Drawing change detection data

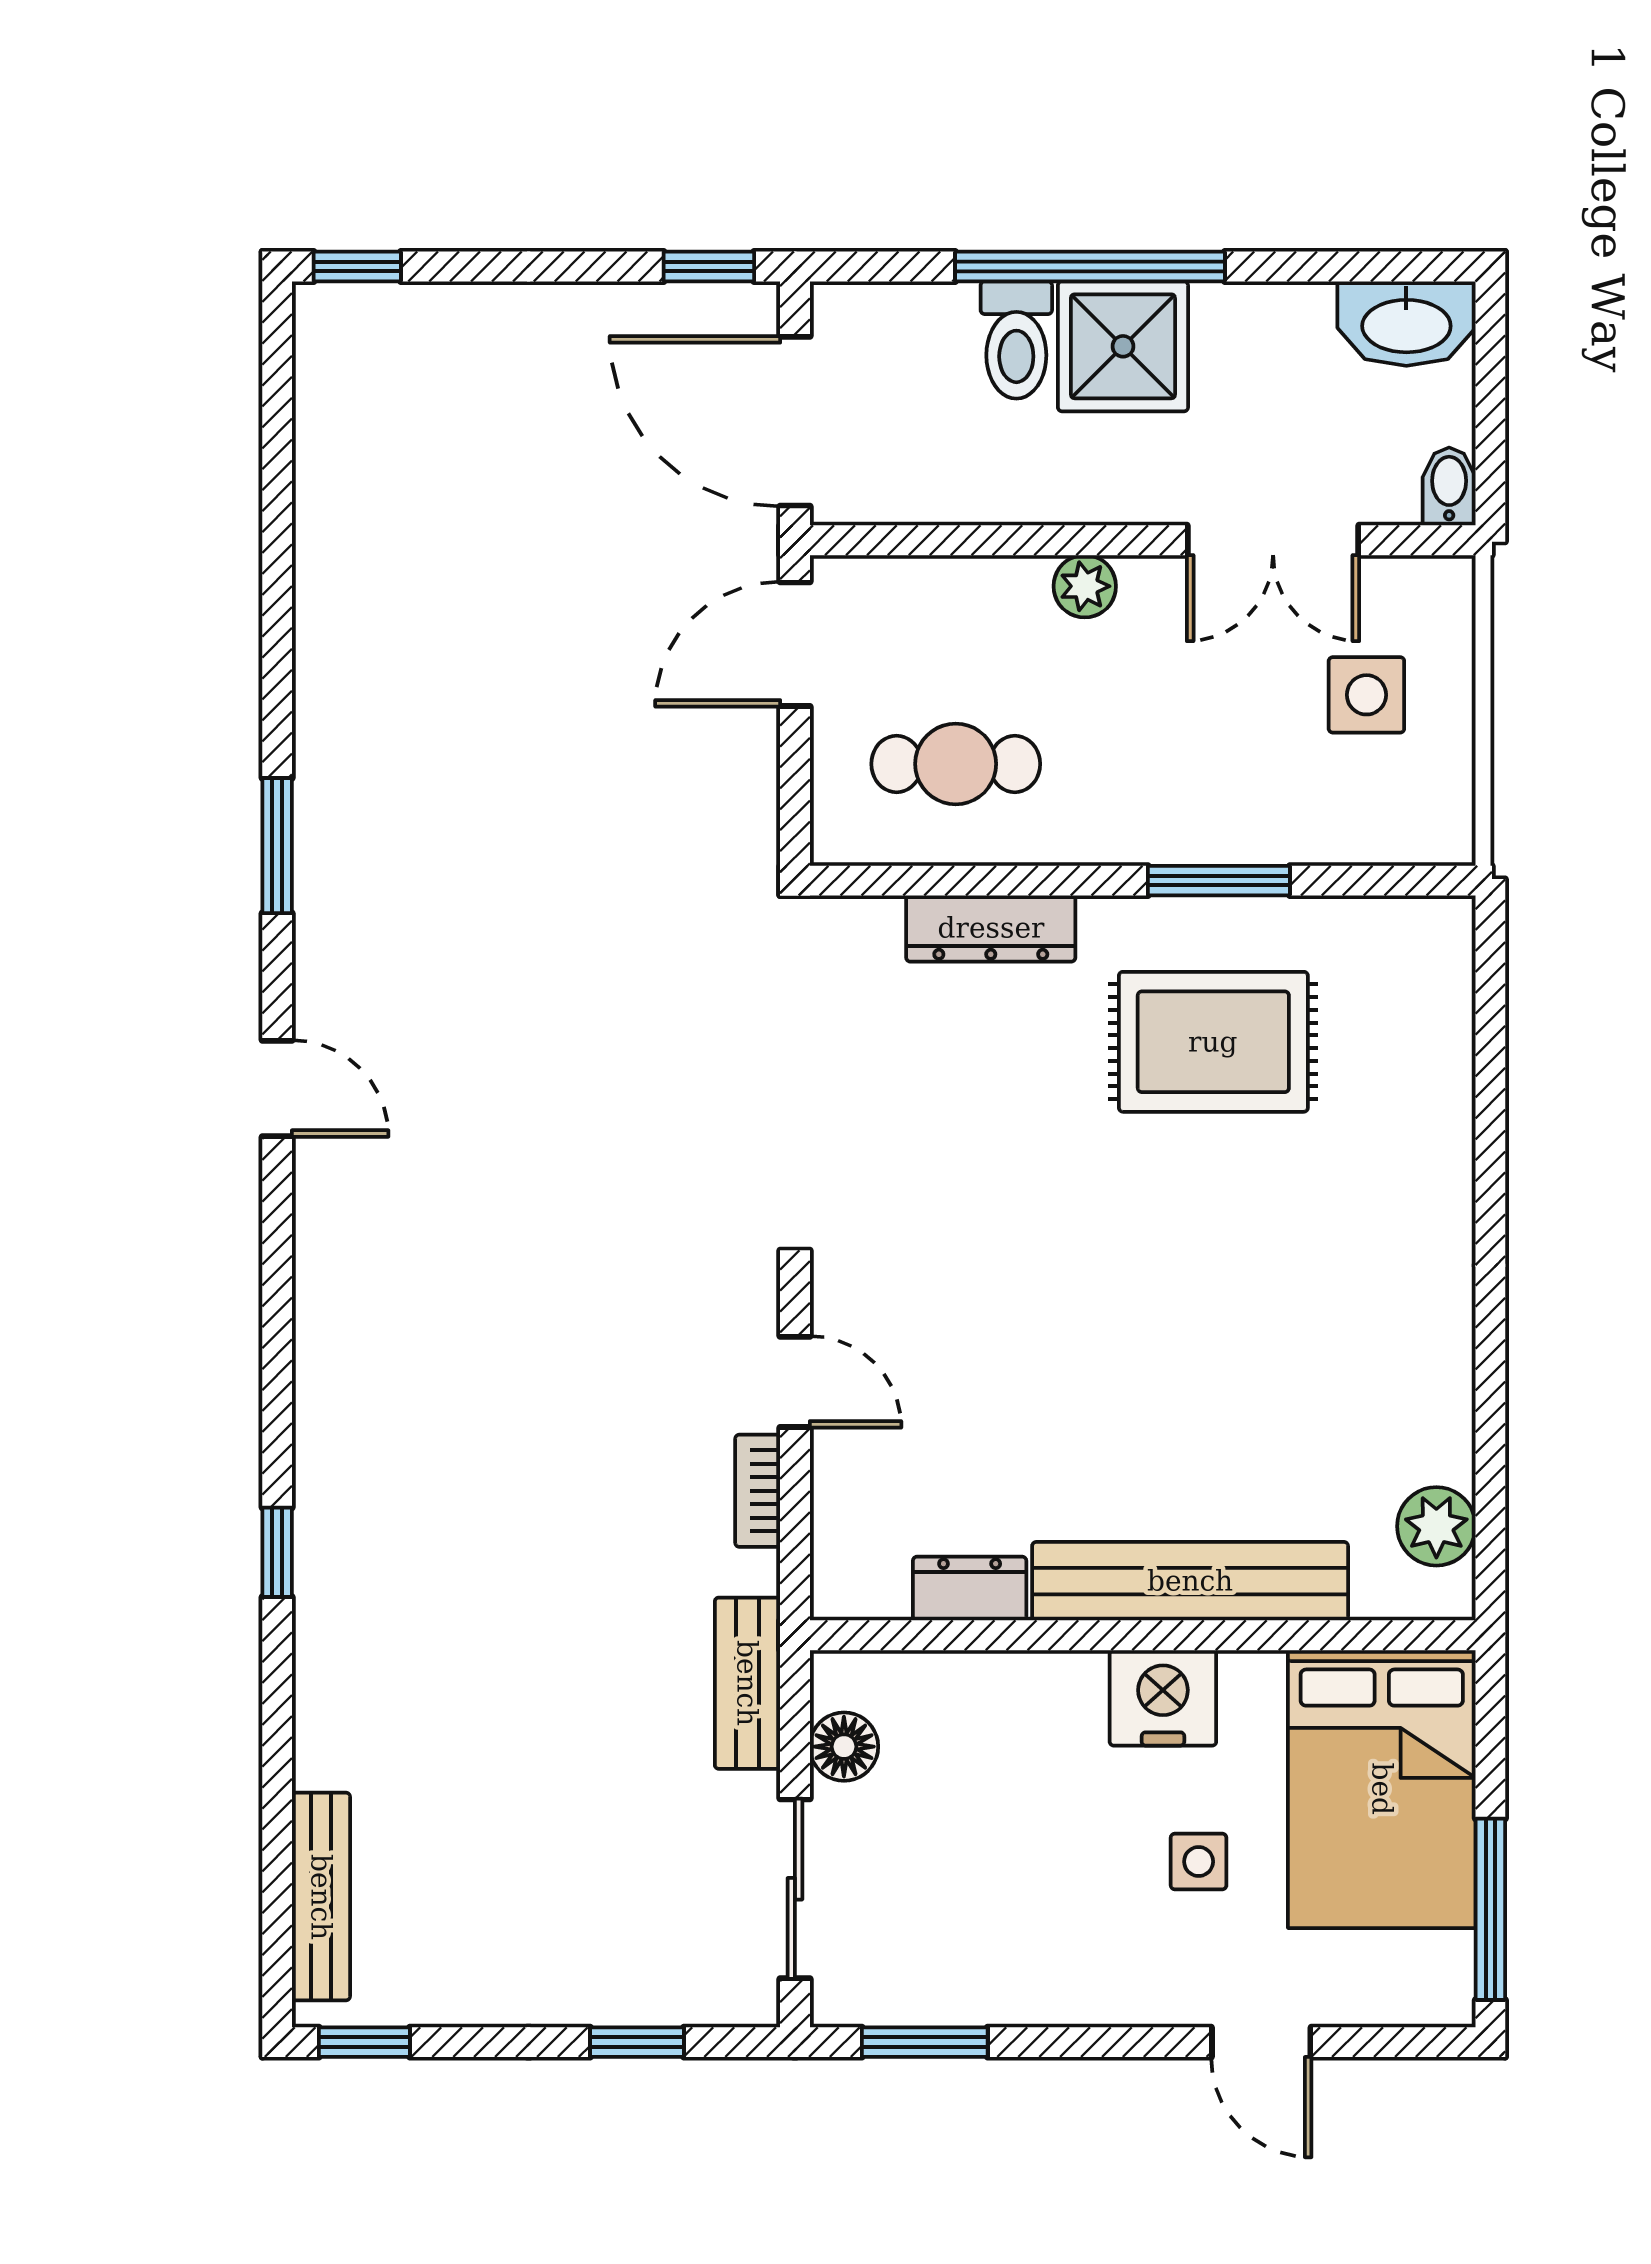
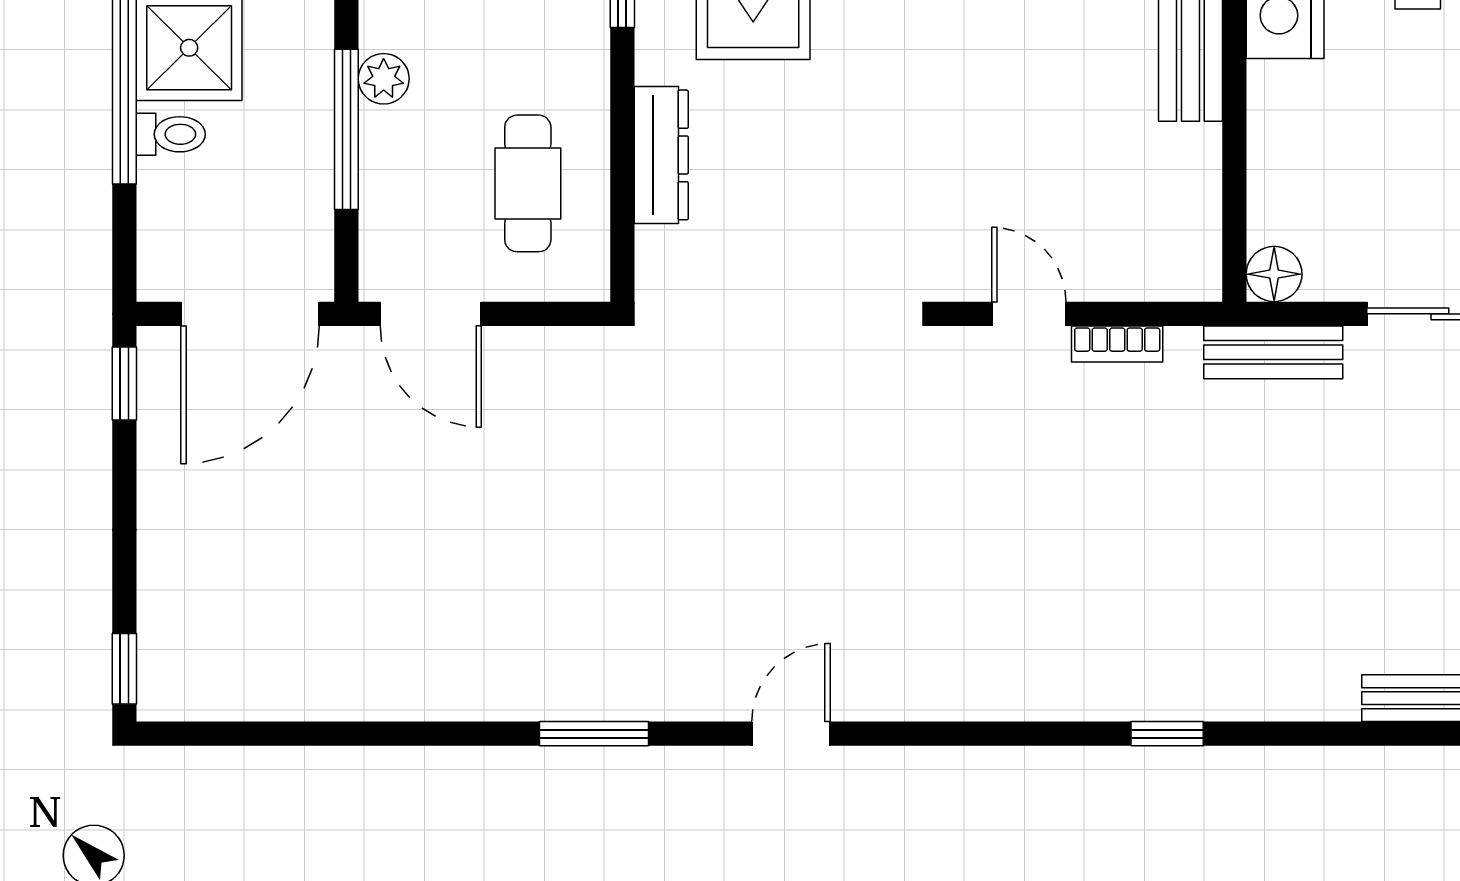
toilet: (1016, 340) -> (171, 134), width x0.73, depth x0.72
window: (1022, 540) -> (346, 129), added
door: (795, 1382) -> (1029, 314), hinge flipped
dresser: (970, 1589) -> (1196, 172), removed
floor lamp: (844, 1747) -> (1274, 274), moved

• ACTION ITEM
Leave the images aside and return the records above exactly as written.

• TASK ANSWER
toilet: (1016, 340) -> (171, 134), width x0.73, depth x0.72
window: (1022, 540) -> (346, 129), added
door: (795, 1382) -> (1029, 314), hinge flipped
dresser: (970, 1589) -> (1196, 172), removed
floor lamp: (844, 1747) -> (1274, 274), moved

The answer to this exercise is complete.